WHAT THE EXERCISE ASKS:
Leaving out all images, write out the records that follow exactly.

(Object state change records)
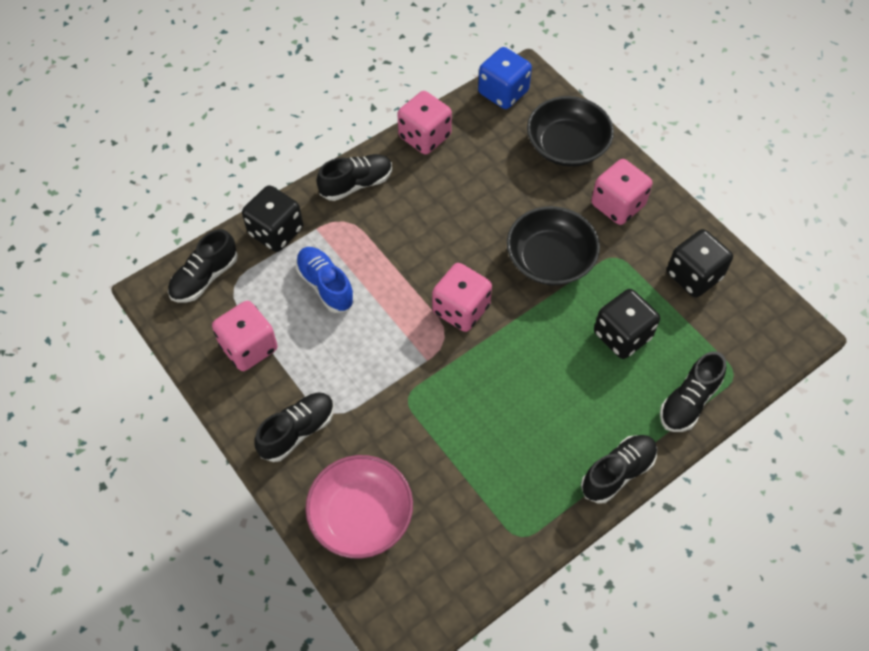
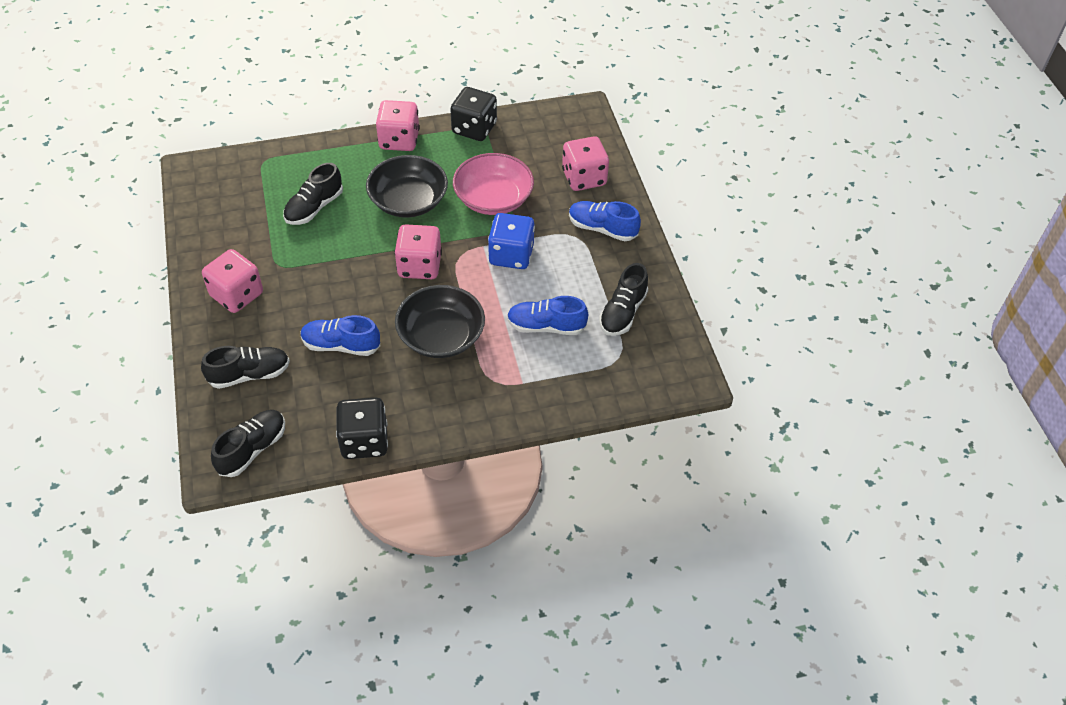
black dice: 3 -> 2
black shoe: 5 -> 4
blue shoe: 1 -> 3

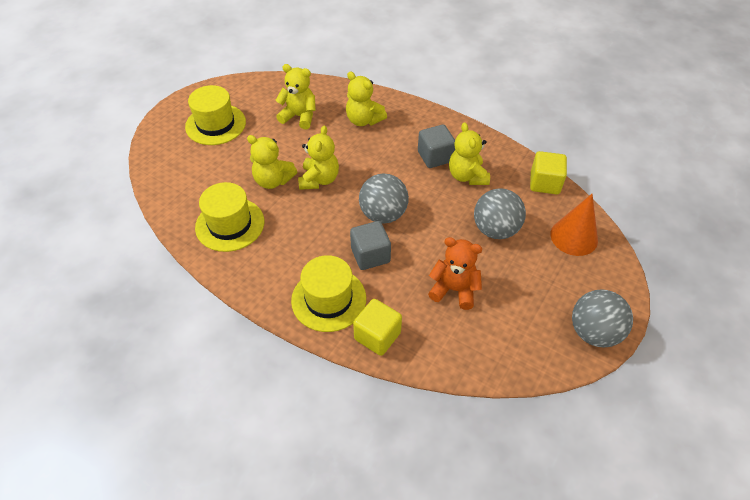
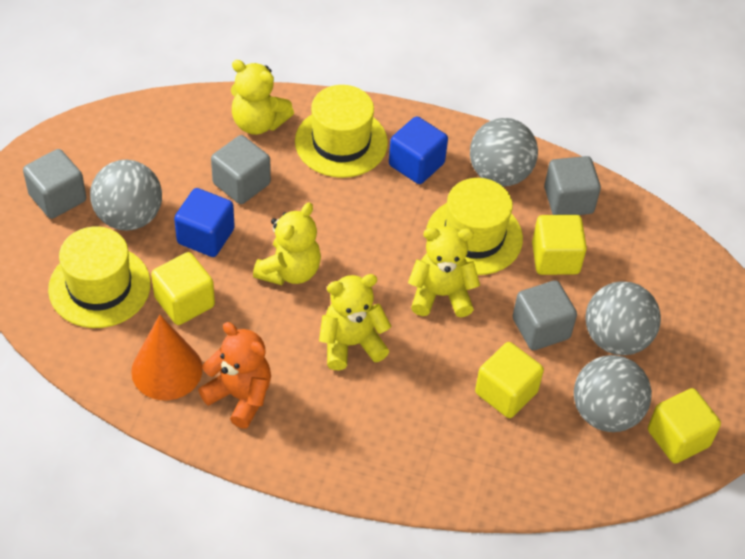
blue cube: 0 -> 2
grey ball: 3 -> 4
grey cube: 2 -> 4
yellow cube: 2 -> 4
yellow teddy bear: 5 -> 4

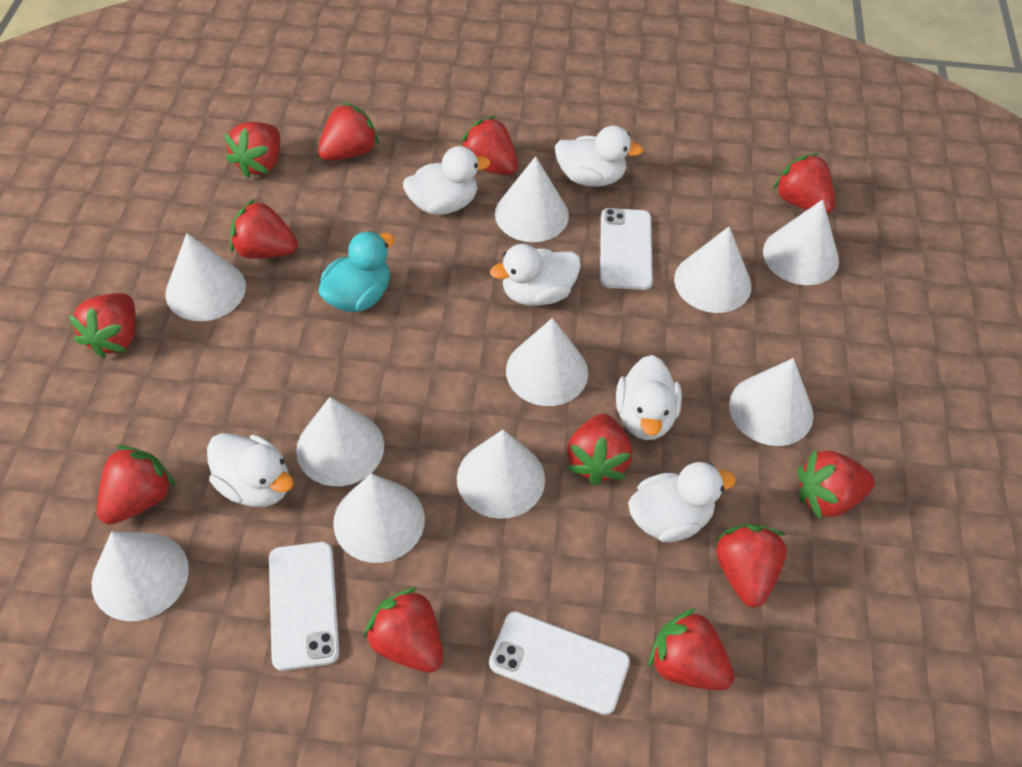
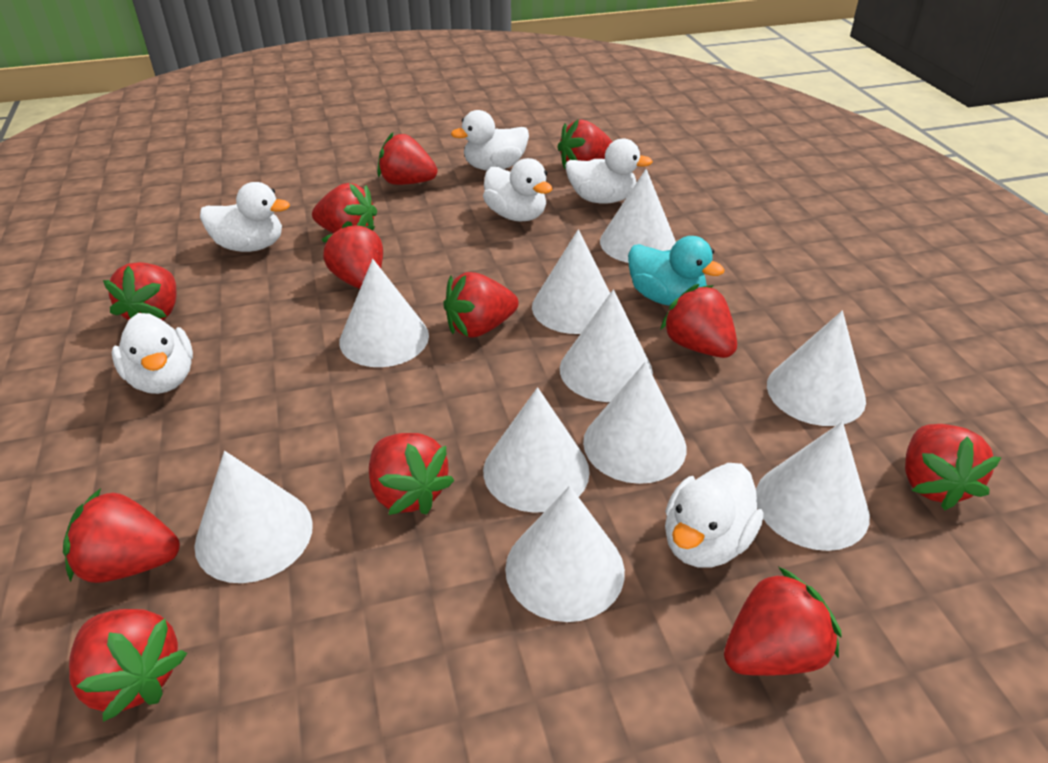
white phone: 3 -> 0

ANSWER TO THIS EXERCISE:
black dice: 3 -> 2
black shoe: 5 -> 4
blue shoe: 1 -> 3

blue cube: 0 -> 2
grey ball: 3 -> 4
grey cube: 2 -> 4
yellow cube: 2 -> 4
yellow teddy bear: 5 -> 4

white phone: 3 -> 0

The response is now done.